# How to complete this task:
Starting at the first line of the data, please print exactly those lines through the one that holds "pink brick F5", omitting every picture.
** Exercise material follows **
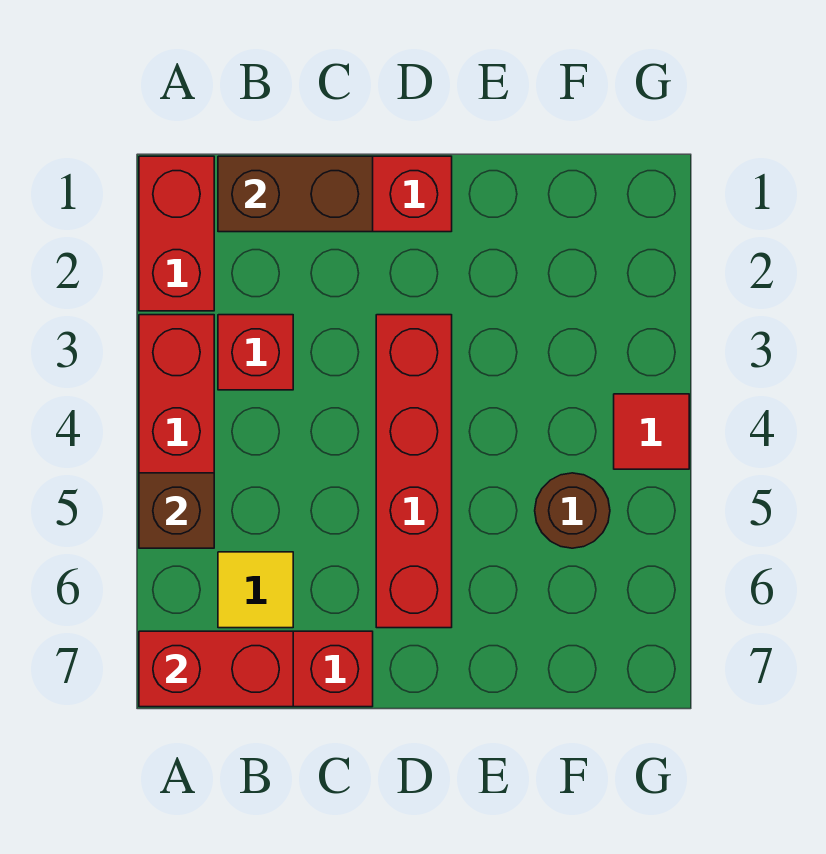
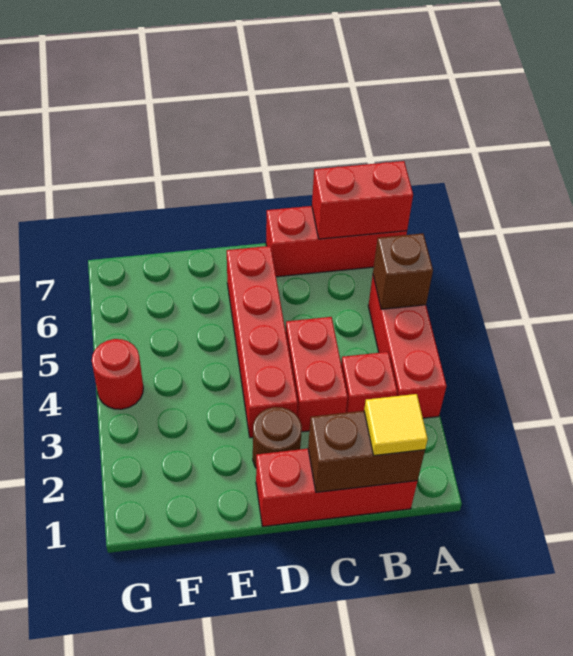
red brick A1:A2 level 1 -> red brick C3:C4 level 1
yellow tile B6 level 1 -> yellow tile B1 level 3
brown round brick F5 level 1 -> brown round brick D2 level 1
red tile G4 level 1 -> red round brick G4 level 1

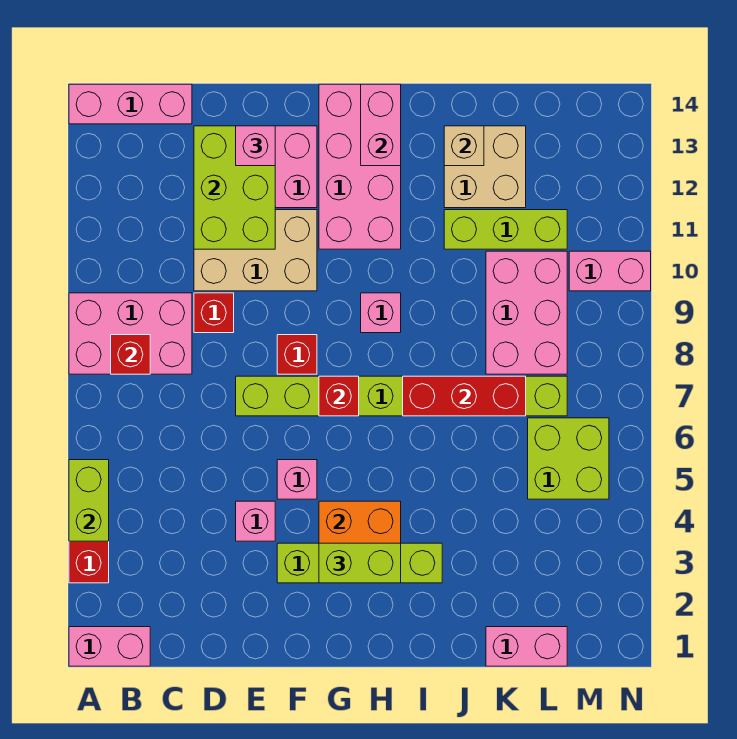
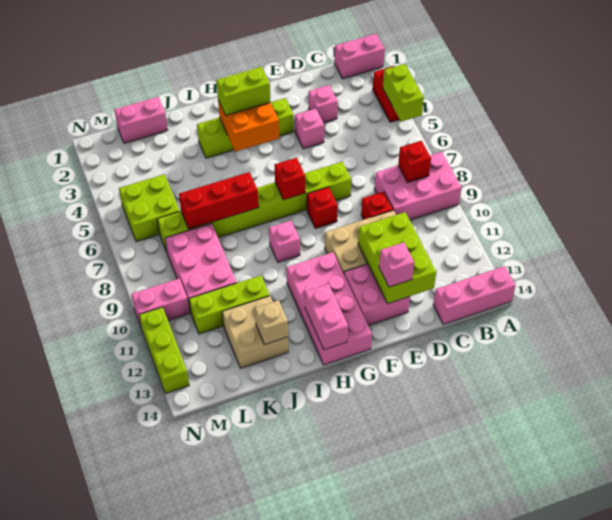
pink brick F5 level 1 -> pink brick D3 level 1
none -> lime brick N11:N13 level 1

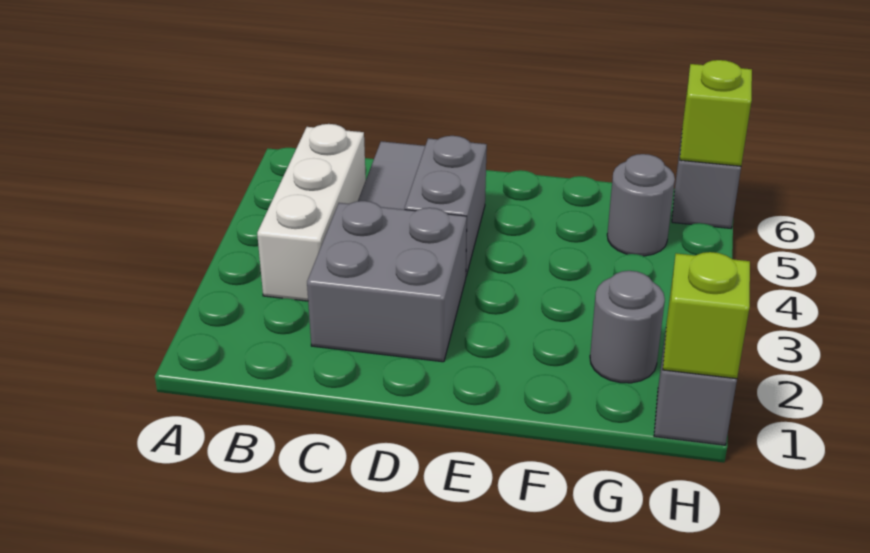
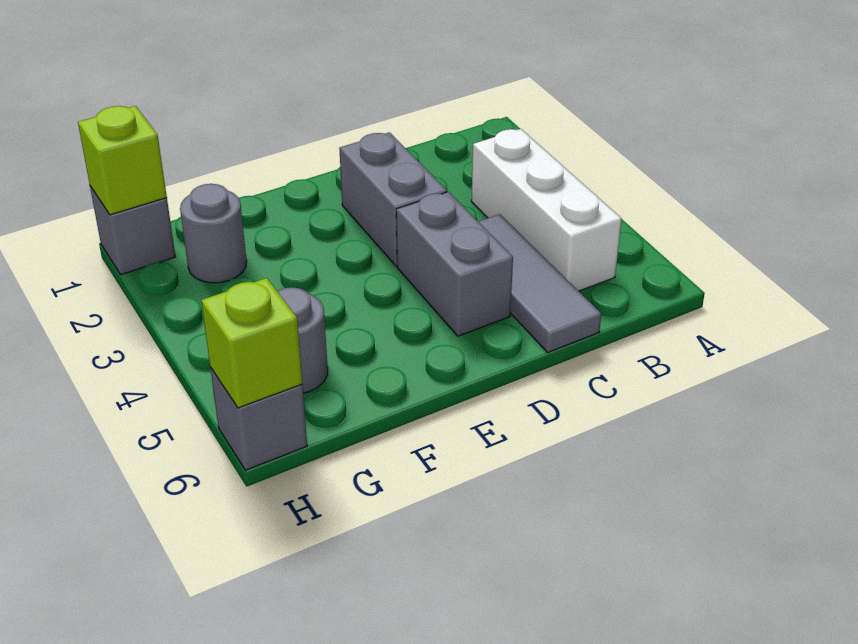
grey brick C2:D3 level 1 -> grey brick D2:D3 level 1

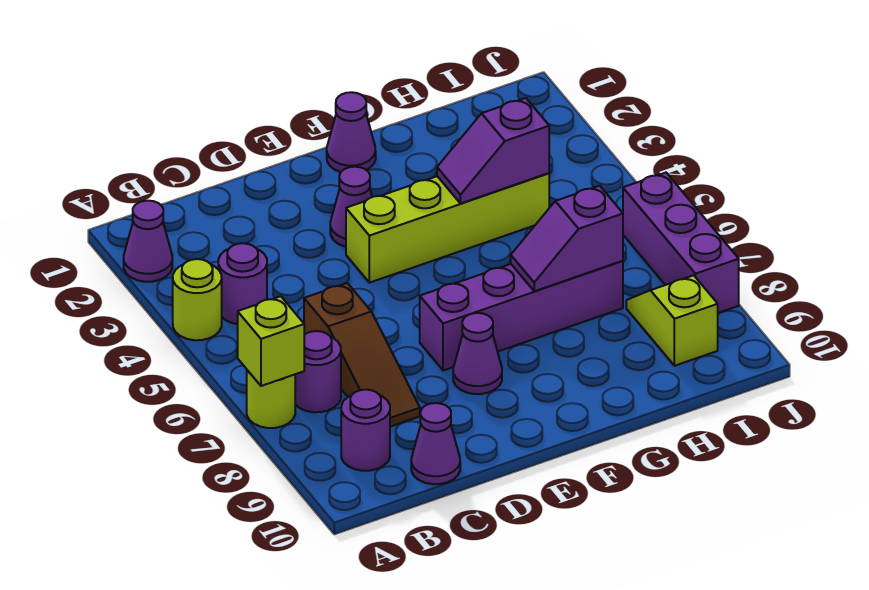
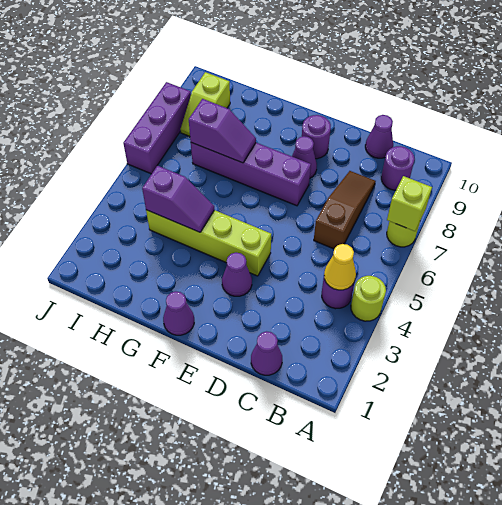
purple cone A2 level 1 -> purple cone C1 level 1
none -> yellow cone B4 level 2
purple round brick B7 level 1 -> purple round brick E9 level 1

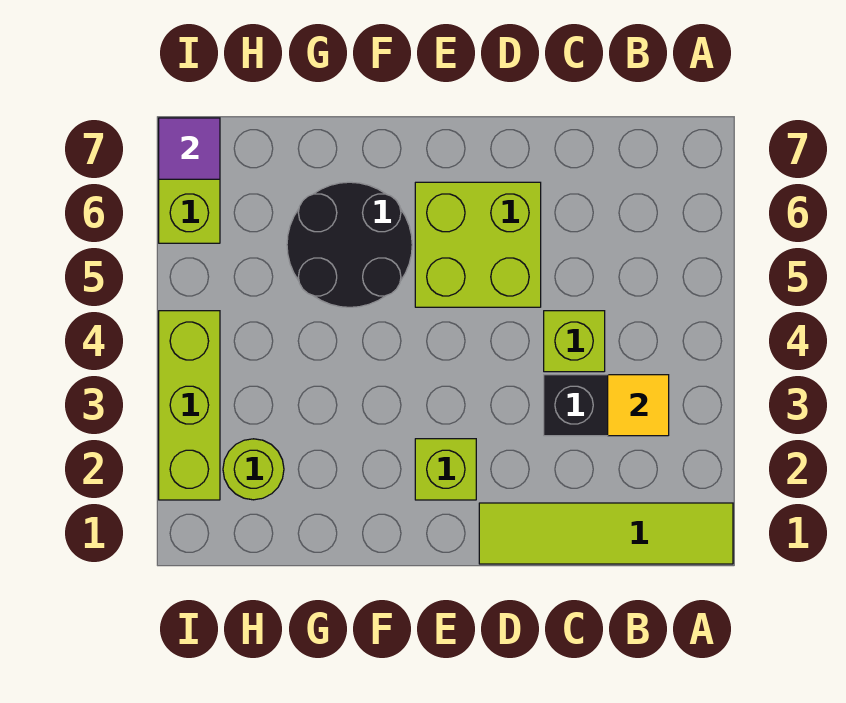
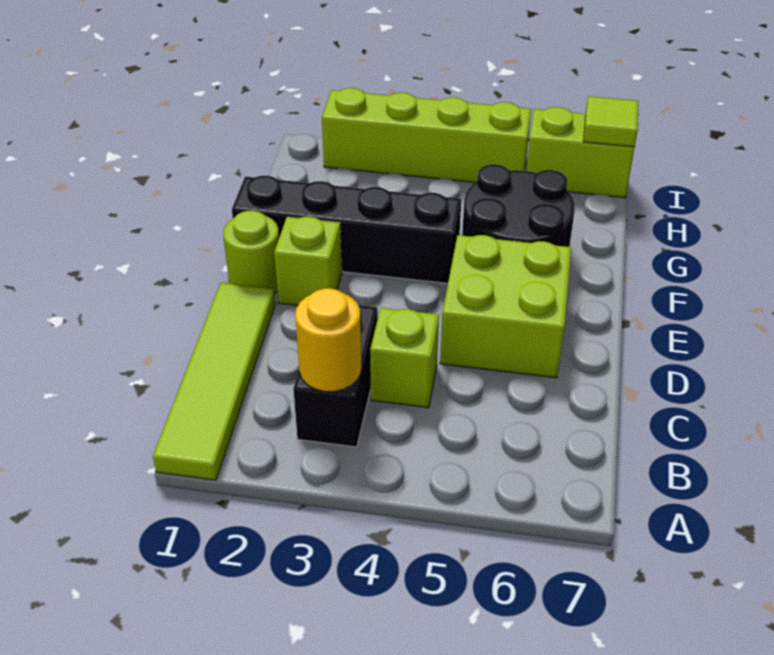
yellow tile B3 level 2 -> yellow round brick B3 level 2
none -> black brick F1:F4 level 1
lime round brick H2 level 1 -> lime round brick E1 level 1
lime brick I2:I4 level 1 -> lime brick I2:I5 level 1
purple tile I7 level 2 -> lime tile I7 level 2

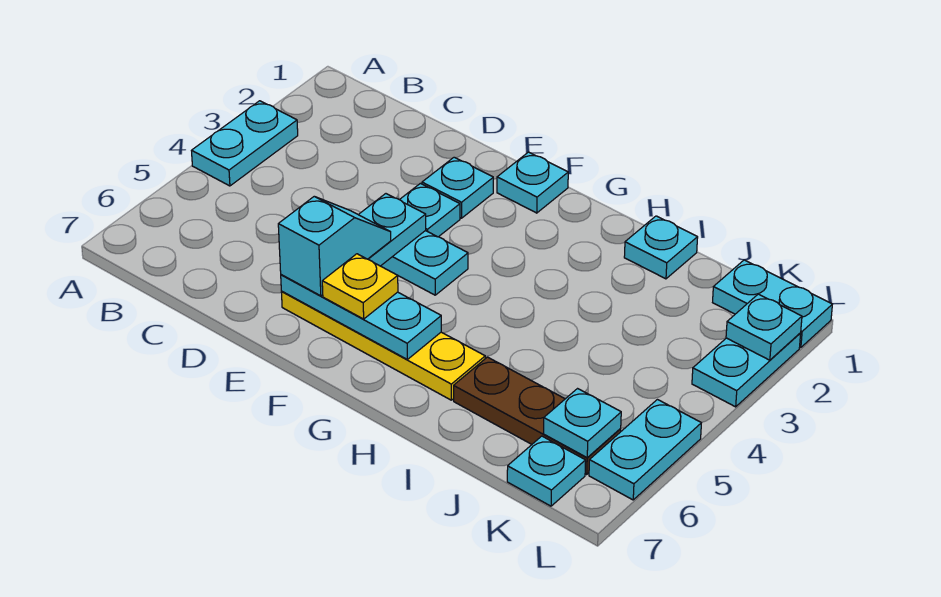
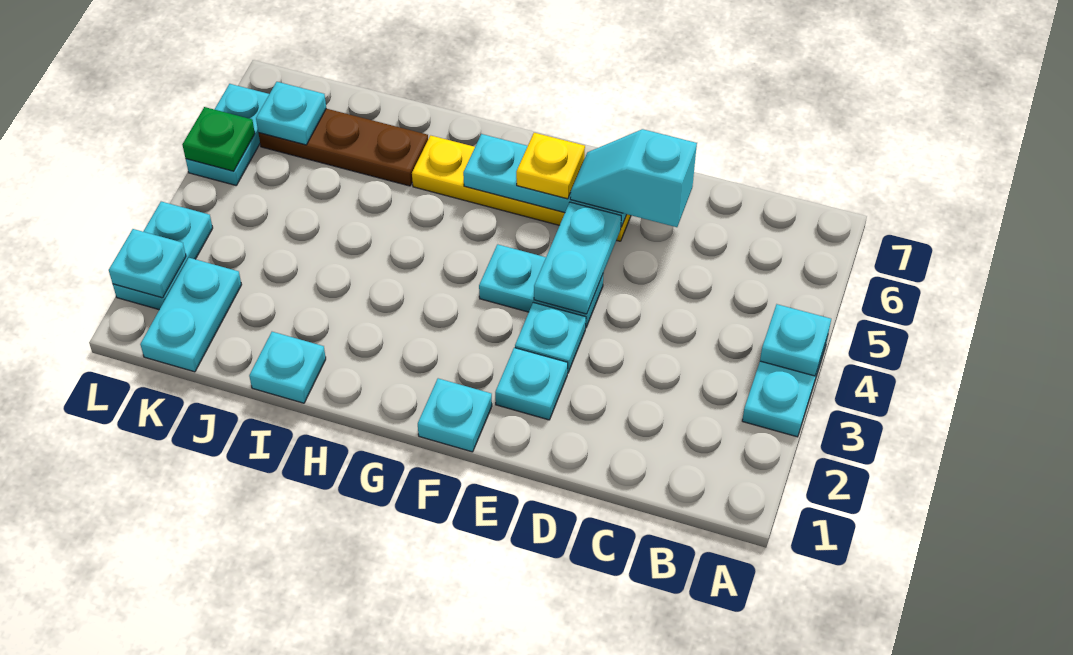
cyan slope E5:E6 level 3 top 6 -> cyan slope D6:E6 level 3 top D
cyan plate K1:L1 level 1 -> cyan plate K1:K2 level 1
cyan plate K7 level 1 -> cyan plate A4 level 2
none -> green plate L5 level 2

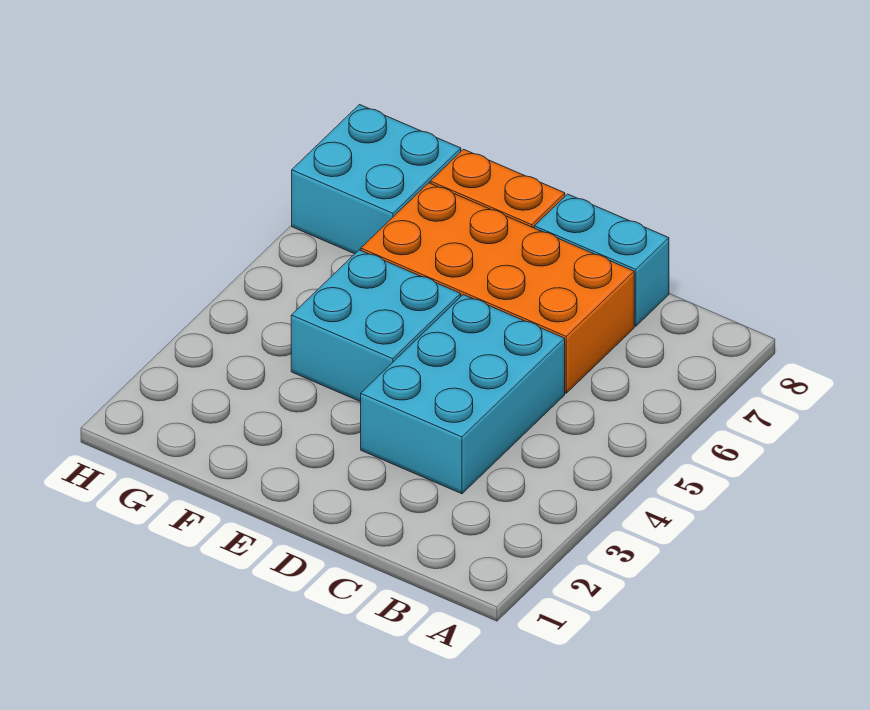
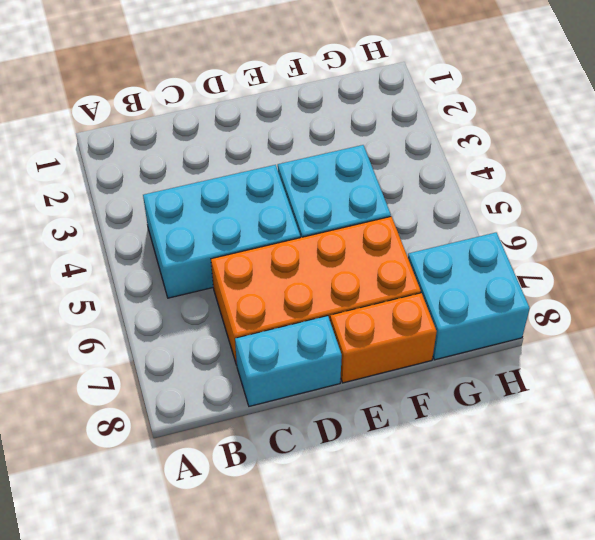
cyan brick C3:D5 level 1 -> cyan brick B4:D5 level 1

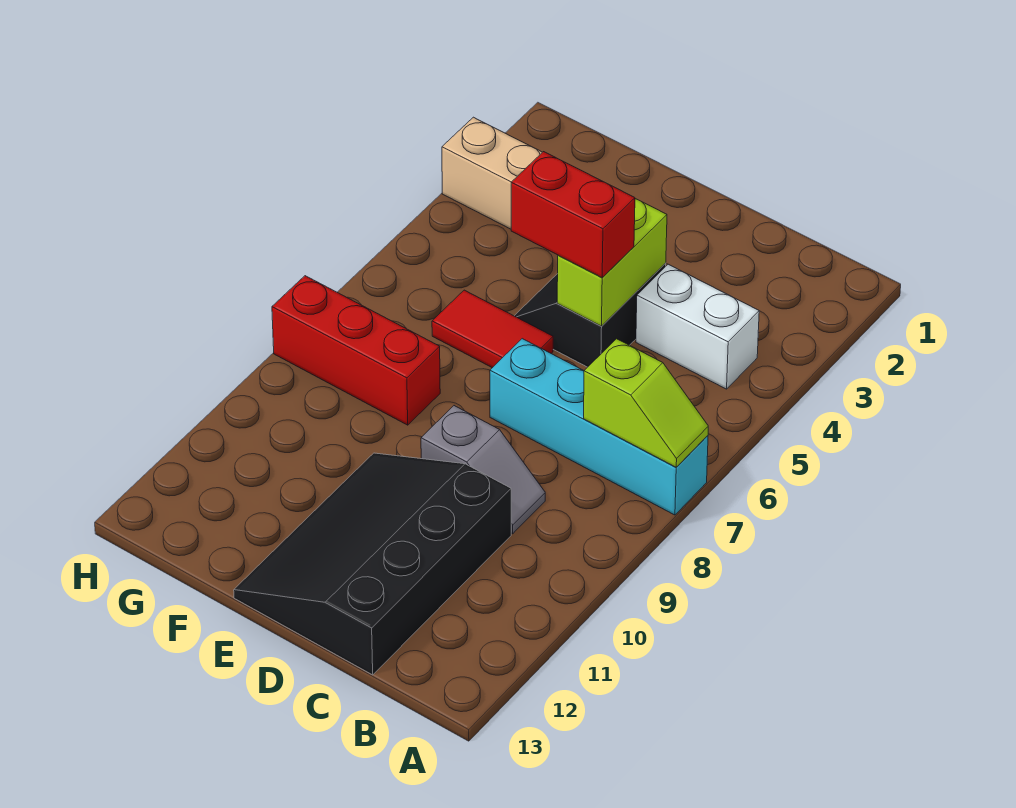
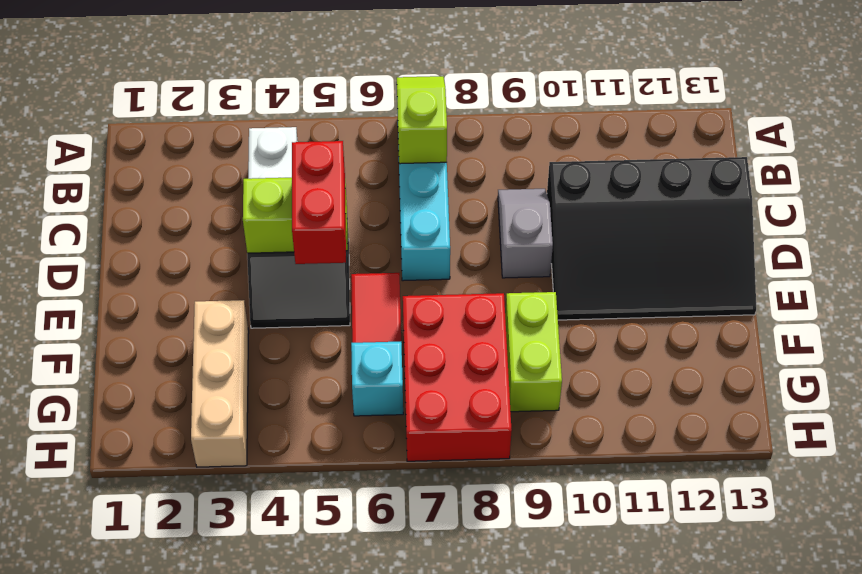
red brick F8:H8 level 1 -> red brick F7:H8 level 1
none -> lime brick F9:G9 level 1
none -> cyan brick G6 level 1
** End of Exercise material **
# The answer:
red brick A1:A2 level 1 -> red brick C3:C4 level 1
yellow tile B6 level 1 -> yellow tile B1 level 3
brown round brick F5 level 1 -> brown round brick D2 level 1
red tile G4 level 1 -> red round brick G4 level 1

pink brick F5 level 1 -> pink brick D3 level 1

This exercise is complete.